═════ Source material
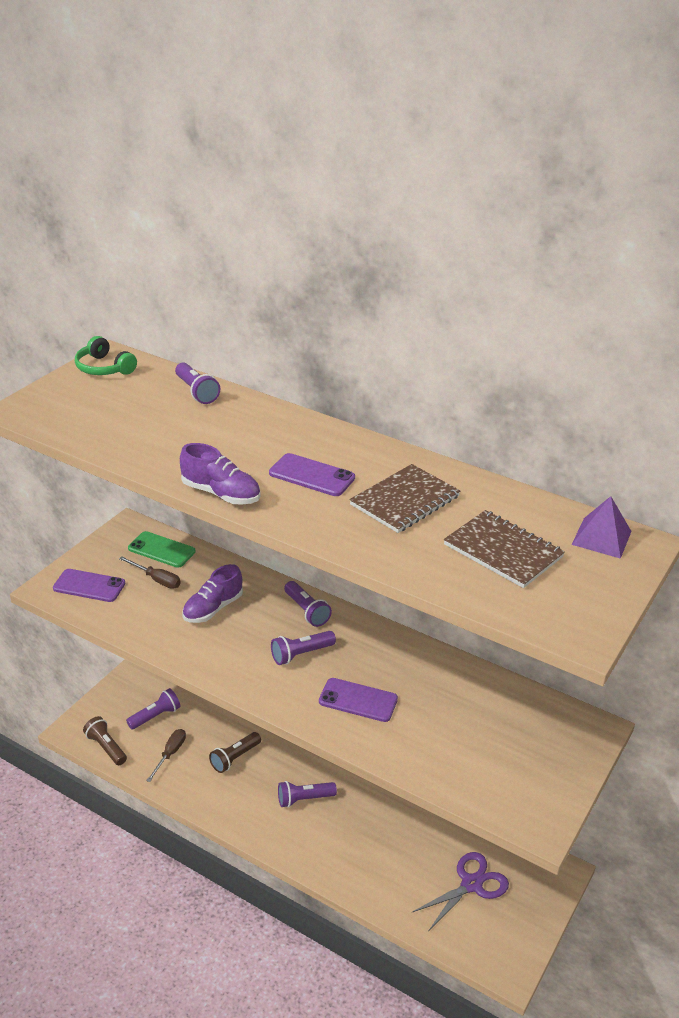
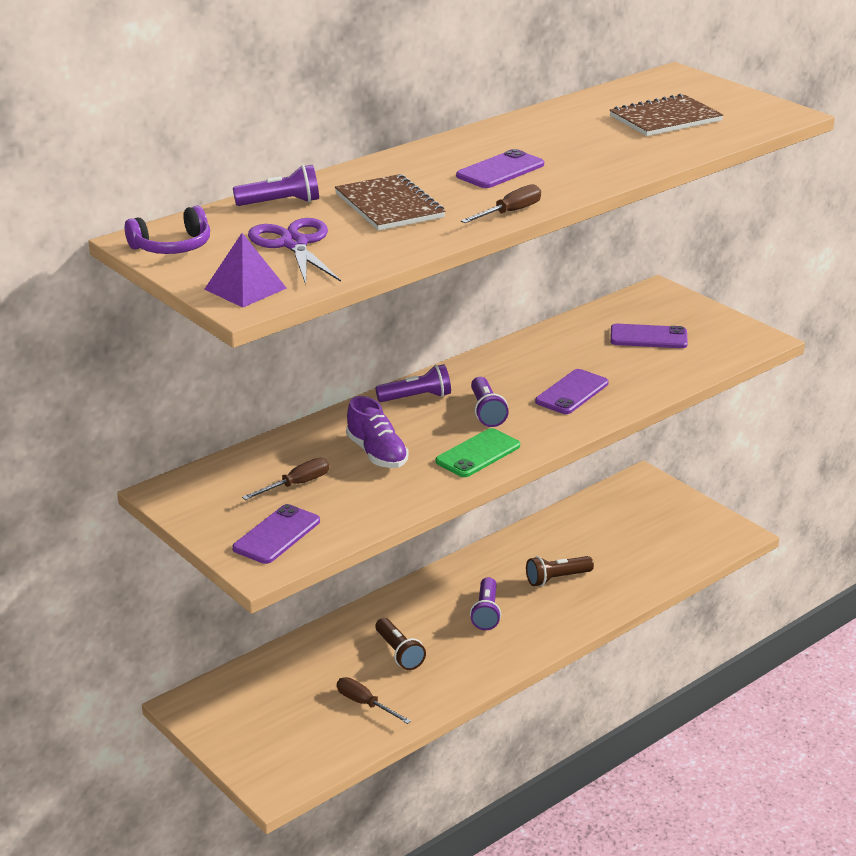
camera: 70 degrees left, 5 degrees down
green headphones [75,336,137,375] -> purple headphones [125,206,210,254]
brown flashlight [83,716,127,765] -> brown flashlight moved to [526,556,594,586]
purple flashlight [126,688,180,730] -> none
green phone [128,531,195,568] -> green phone moved to [435,428,520,477]
purple shoe [180,443,260,505] -> brown screwdriver [461,184,541,223]
brown notebook [349,464,460,533] -> brown notebook moved to [335,174,446,231]
purple scissors [412,852,509,930] -> purple scissors moved to [248,218,341,284]
purple pyramid [572,496,632,559] -> purple pyramid moved to [204,233,287,308]
none -> purple phone [610,324,688,348]

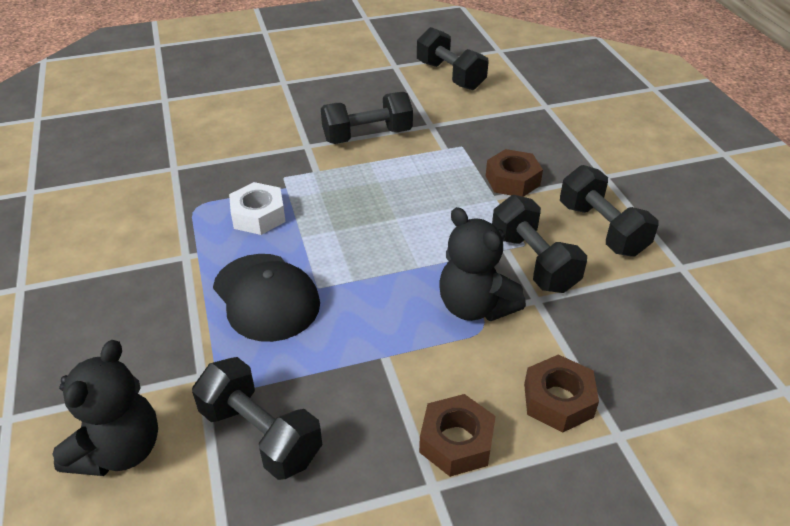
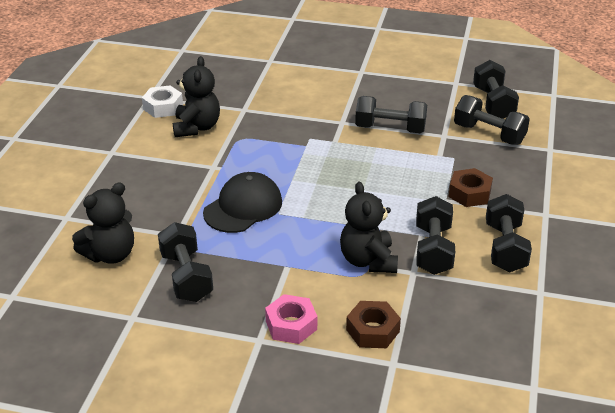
camera: 30 degrees right, 5 degrees down
black cap [213,254,320,342] -> black cap turned 135 degrees counterclockwise [203,172,282,233]
white nut [229,182,286,235] -> white nut moved to [142,85,183,118]
brown nut [419,394,496,477] -> pink nut [265,294,317,344]
none -> black teddy bear [173,56,220,137]
none -> black dumbbell [454,95,530,145]

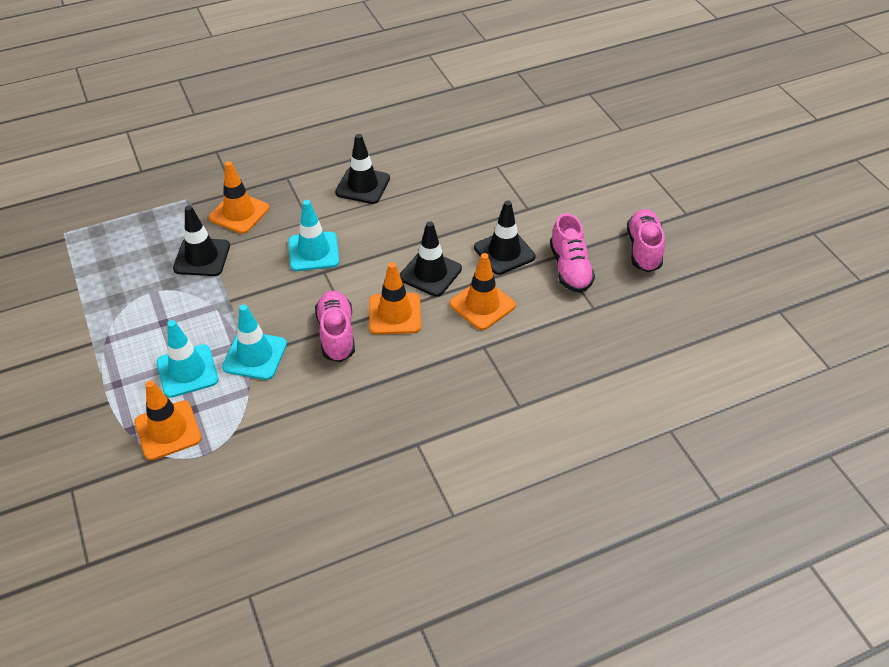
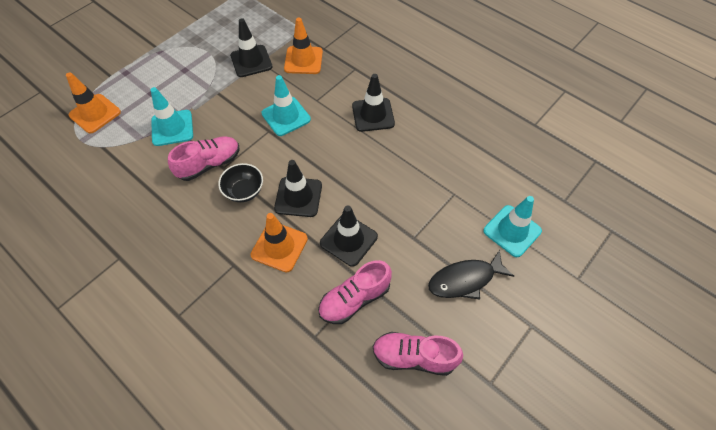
camera: 65 degrees right, 10 degrees up
turquoise traffic cone [157,320,219,398] -> turquoise traffic cone moved to [483,196,542,257]
orange traffic cone [369,262,421,334] -> black bowl [218,163,263,202]
pink shoe [627,209,665,272] -> pink shoe turned 150 degrees counterclockwise [373,332,463,376]
none -> black fish [428,250,514,299]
══════════
=== What the task requires ===
Nothing but the lines from the one with "purple flashlight [126,688,180,730] -> none" to the one with "none -> black teddy bear [173,56,220,137]" above, both included, should be transcribed, exactly and without pictures.

=== Task result ===
purple flashlight [126,688,180,730] -> none
green phone [128,531,195,568] -> green phone moved to [435,428,520,477]
purple shoe [180,443,260,505] -> brown screwdriver [461,184,541,223]
brown notebook [349,464,460,533] -> brown notebook moved to [335,174,446,231]
purple scissors [412,852,509,930] -> purple scissors moved to [248,218,341,284]
purple pyramid [572,496,632,559] -> purple pyramid moved to [204,233,287,308]
none -> purple phone [610,324,688,348]

camera: 30 degrees right, 5 degrees down
black cap [213,254,320,342] -> black cap turned 135 degrees counterclockwise [203,172,282,233]
white nut [229,182,286,235] -> white nut moved to [142,85,183,118]
brown nut [419,394,496,477] -> pink nut [265,294,317,344]
none -> black teddy bear [173,56,220,137]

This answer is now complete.